▼▼▼
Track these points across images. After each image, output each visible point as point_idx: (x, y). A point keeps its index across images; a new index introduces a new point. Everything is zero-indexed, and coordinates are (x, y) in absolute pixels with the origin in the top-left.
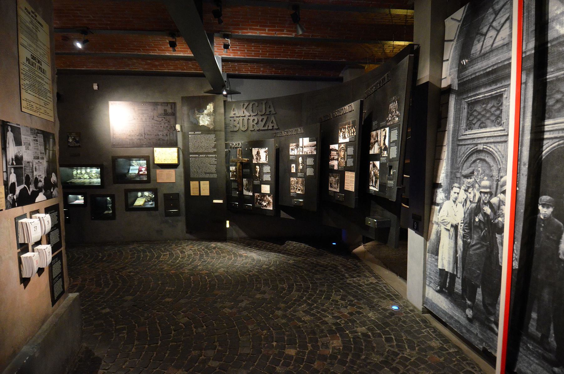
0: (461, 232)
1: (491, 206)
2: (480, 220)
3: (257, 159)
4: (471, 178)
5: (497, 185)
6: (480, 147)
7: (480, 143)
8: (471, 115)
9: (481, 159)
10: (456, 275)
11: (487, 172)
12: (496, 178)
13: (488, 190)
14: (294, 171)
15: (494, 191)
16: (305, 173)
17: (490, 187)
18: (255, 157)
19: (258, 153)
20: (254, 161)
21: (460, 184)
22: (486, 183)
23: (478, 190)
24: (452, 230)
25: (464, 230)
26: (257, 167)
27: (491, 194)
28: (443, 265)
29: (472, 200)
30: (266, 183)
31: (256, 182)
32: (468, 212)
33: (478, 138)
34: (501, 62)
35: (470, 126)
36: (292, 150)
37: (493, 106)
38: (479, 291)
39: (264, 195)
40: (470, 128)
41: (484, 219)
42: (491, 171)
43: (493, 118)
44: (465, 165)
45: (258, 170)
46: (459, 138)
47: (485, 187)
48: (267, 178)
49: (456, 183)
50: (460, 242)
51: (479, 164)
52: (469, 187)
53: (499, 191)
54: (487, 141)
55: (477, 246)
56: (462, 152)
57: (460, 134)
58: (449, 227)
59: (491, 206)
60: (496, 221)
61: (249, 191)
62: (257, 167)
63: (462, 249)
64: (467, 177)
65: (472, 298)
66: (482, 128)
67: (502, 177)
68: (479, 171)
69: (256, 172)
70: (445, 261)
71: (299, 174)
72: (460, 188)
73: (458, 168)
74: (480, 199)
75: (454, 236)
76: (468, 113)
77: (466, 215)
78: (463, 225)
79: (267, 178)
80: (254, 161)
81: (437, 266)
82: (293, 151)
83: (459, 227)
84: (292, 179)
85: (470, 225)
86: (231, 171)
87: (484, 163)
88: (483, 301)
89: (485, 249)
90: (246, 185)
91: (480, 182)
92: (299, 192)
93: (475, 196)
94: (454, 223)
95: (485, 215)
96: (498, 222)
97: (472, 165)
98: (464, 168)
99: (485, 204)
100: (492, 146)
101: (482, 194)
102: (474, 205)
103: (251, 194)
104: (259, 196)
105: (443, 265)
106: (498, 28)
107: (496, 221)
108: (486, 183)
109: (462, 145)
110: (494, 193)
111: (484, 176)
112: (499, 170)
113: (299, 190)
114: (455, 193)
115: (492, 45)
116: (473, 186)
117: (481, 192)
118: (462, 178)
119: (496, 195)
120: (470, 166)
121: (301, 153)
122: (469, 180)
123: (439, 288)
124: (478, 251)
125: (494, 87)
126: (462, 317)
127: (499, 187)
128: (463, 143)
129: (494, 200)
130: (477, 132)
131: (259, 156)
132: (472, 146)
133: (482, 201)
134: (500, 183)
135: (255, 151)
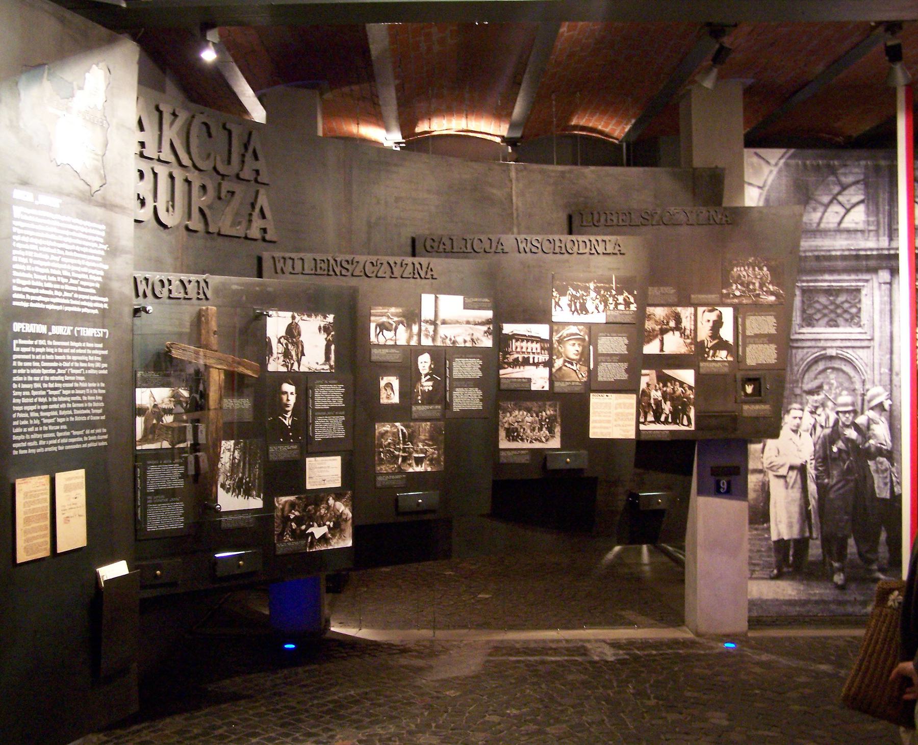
0: (811, 471)
1: (857, 427)
2: (839, 450)
3: (287, 354)
4: (818, 394)
5: (863, 400)
6: (833, 352)
7: (832, 347)
8: (810, 306)
9: (833, 369)
10: (811, 537)
11: (846, 384)
12: (860, 391)
13: (850, 408)
14: (395, 399)
15: (859, 409)
16: (447, 405)
17: (853, 404)
18: (277, 349)
19: (292, 333)
20: (275, 365)
21: (801, 404)
22: (845, 398)
23: (832, 409)
24: (793, 475)
25: (816, 469)
26: (288, 388)
27: (855, 412)
28: (779, 534)
29: (823, 424)
30: (326, 449)
31: (281, 451)
32: (820, 441)
33: (826, 340)
34: (855, 250)
35: (809, 321)
36: (382, 327)
37: (846, 301)
38: (851, 541)
39: (320, 496)
40: (810, 325)
41: (846, 446)
42: (852, 383)
43: (847, 316)
44: (806, 376)
45: (292, 399)
46: (792, 337)
47: (845, 405)
48: (329, 427)
49: (796, 402)
50: (812, 487)
51: (832, 377)
52: (816, 408)
53: (866, 407)
54: (842, 345)
55: (840, 485)
56: (799, 358)
57: (793, 331)
58: (783, 471)
59: (857, 427)
60: (867, 445)
61: (248, 494)
62: (288, 388)
63: (816, 496)
64: (811, 392)
65: (841, 554)
66: (831, 326)
67: (868, 390)
68: (832, 384)
69: (281, 408)
70: (783, 522)
71: (419, 409)
72: (802, 410)
73: (797, 381)
74: (837, 422)
75: (799, 481)
76: (803, 302)
77: (817, 447)
78: (813, 462)
79: (329, 427)
80: (275, 365)
81: (769, 538)
82: (389, 334)
83: (808, 466)
84: (383, 428)
85: (825, 458)
86: (142, 411)
87: (841, 374)
88: (860, 554)
89: (852, 484)
90: (234, 467)
91: (835, 398)
92: (419, 469)
93: (828, 418)
94: (798, 462)
95: (848, 440)
96: (869, 447)
97: (820, 376)
98: (806, 380)
99: (848, 426)
100: (850, 351)
101: (841, 415)
102: (827, 431)
103: (256, 503)
104: (293, 505)
105: (779, 534)
106: (848, 207)
107: (867, 445)
108: (845, 398)
109: (803, 348)
110: (859, 410)
111: (842, 390)
112: (864, 382)
113: (419, 461)
114: (795, 418)
115: (840, 223)
116: (823, 405)
117: (837, 413)
118: (804, 395)
119: (862, 413)
120: (816, 378)
121: (426, 342)
122: (816, 397)
123: (775, 571)
124: (841, 491)
125: (853, 277)
126: (828, 591)
127: (866, 403)
128: (799, 344)
129: (861, 420)
130: (821, 331)
131: (299, 345)
132: (816, 350)
133: (840, 424)
134: (867, 398)
135: (276, 324)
▲▲▲
→ GIVEN EXERCISE
Please write out the data above again, swapping "zero-indexed" for "0-based" and leaving everything else as it stands. Omit the pictures.

→ TASK SOLUTION
Track these points across images. After each image, output each visible point as point_idx: (x, y). A point keeps its index across images; a new index introduces a new point. Everything is 0-based, and coordinates are (x, y) in absolute pixels with the origin in the top-left.
0: (461, 232)
1: (491, 206)
2: (480, 220)
3: (257, 159)
4: (471, 178)
5: (497, 185)
6: (480, 147)
7: (480, 143)
8: (471, 115)
9: (481, 159)
10: (456, 275)
11: (487, 172)
12: (496, 178)
13: (488, 190)
14: (294, 171)
15: (494, 191)
16: (305, 173)
17: (490, 187)
18: (255, 157)
19: (258, 153)
20: (254, 161)
21: (460, 184)
22: (486, 183)
23: (478, 190)
24: (452, 230)
25: (464, 230)
26: (257, 167)
27: (491, 194)
28: (443, 265)
29: (472, 200)
30: (266, 183)
31: (256, 182)
32: (468, 212)
33: (478, 138)
34: (501, 62)
35: (470, 126)
36: (292, 150)
37: (493, 106)
38: (479, 291)
39: (264, 195)
40: (470, 128)
41: (484, 219)
42: (491, 171)
43: (493, 118)
44: (465, 165)
45: (258, 170)
46: (459, 138)
47: (485, 187)
48: (267, 178)
49: (456, 183)
50: (460, 242)
51: (479, 164)
52: (469, 187)
53: (499, 191)
54: (487, 141)
55: (477, 246)
56: (462, 152)
57: (460, 134)
58: (449, 227)
59: (491, 206)
60: (496, 221)
61: (249, 191)
62: (257, 167)
63: (462, 249)
64: (467, 177)
65: (472, 298)
66: (482, 128)
67: (502, 177)
68: (479, 171)
69: (256, 172)
70: (445, 261)
71: (299, 174)
72: (460, 188)
73: (458, 168)
74: (480, 199)
75: (454, 236)
76: (468, 113)
77: (466, 215)
78: (463, 225)
79: (267, 178)
80: (254, 161)
81: (437, 266)
82: (293, 151)
83: (459, 227)
84: (292, 179)
85: (470, 225)
86: (231, 171)
87: (484, 163)
88: (483, 301)
89: (485, 249)
90: (246, 185)
91: (480, 182)
92: (299, 192)
93: (475, 196)
94: (454, 223)
95: (485, 215)
96: (498, 222)
97: (472, 165)
98: (464, 168)
99: (485, 204)
100: (492, 146)
101: (482, 194)
102: (474, 205)
103: (251, 194)
104: (259, 196)
105: (443, 265)
106: (498, 28)
107: (496, 221)
108: (486, 183)
109: (462, 145)
110: (494, 193)
111: (484, 176)
112: (499, 170)
113: (299, 190)
114: (455, 193)
115: (492, 45)
116: (473, 186)
117: (481, 192)
118: (462, 178)
119: (496, 195)
120: (470, 166)
121: (301, 153)
122: (469, 180)
123: (439, 288)
124: (478, 251)
125: (494, 87)
126: (462, 317)
127: (499, 187)
128: (463, 143)
129: (494, 200)
130: (477, 132)
131: (259, 156)
132: (472, 146)
133: (482, 201)
134: (500, 183)
135: (255, 151)
0: (811, 471)
1: (857, 427)
2: (839, 450)
3: (287, 354)
4: (818, 394)
5: (863, 400)
6: (833, 352)
7: (832, 347)
8: (810, 306)
9: (833, 369)
10: (811, 537)
11: (846, 384)
12: (860, 391)
13: (850, 408)
14: (395, 399)
15: (859, 409)
16: (447, 405)
17: (853, 404)
18: (277, 349)
19: (292, 333)
20: (275, 365)
21: (801, 404)
22: (845, 398)
23: (832, 409)
24: (793, 475)
25: (816, 469)
26: (288, 388)
27: (855, 412)
28: (779, 534)
29: (823, 424)
30: (326, 449)
31: (281, 451)
32: (820, 441)
33: (826, 340)
34: (855, 250)
35: (809, 321)
36: (382, 327)
37: (846, 301)
38: (851, 541)
39: (320, 496)
40: (810, 325)
41: (846, 446)
42: (852, 383)
43: (847, 316)
44: (806, 376)
45: (292, 399)
46: (792, 337)
47: (845, 405)
48: (329, 427)
49: (796, 402)
50: (812, 487)
51: (832, 377)
52: (816, 408)
53: (866, 407)
54: (842, 345)
55: (840, 485)
56: (799, 358)
57: (793, 331)
58: (783, 471)
59: (857, 427)
60: (867, 445)
61: (248, 494)
62: (288, 388)
63: (816, 496)
64: (811, 392)
65: (841, 554)
66: (831, 326)
67: (868, 390)
68: (832, 384)
69: (281, 408)
70: (783, 522)
71: (419, 409)
72: (802, 410)
73: (797, 381)
74: (837, 422)
75: (799, 481)
76: (803, 302)
77: (817, 447)
78: (813, 462)
79: (329, 427)
80: (275, 365)
81: (769, 538)
82: (389, 334)
83: (808, 466)
84: (383, 428)
85: (825, 458)
86: (142, 411)
87: (841, 374)
88: (860, 554)
89: (852, 484)
90: (234, 467)
91: (835, 398)
92: (419, 469)
93: (828, 418)
94: (798, 462)
95: (848, 440)
96: (869, 447)
97: (820, 376)
98: (806, 380)
99: (848, 426)
100: (850, 351)
101: (841, 415)
102: (827, 431)
103: (256, 503)
104: (293, 505)
105: (779, 534)
106: (848, 207)
107: (867, 445)
108: (845, 398)
109: (803, 348)
110: (859, 410)
111: (842, 390)
112: (864, 382)
113: (419, 461)
114: (795, 418)
115: (840, 223)
116: (823, 405)
117: (837, 413)
118: (804, 395)
119: (862, 413)
120: (816, 378)
121: (426, 342)
122: (816, 397)
123: (775, 571)
124: (841, 491)
125: (853, 277)
126: (828, 591)
127: (866, 403)
128: (799, 344)
129: (861, 420)
130: (821, 331)
131: (299, 345)
132: (816, 350)
133: (840, 424)
134: (867, 398)
135: (276, 324)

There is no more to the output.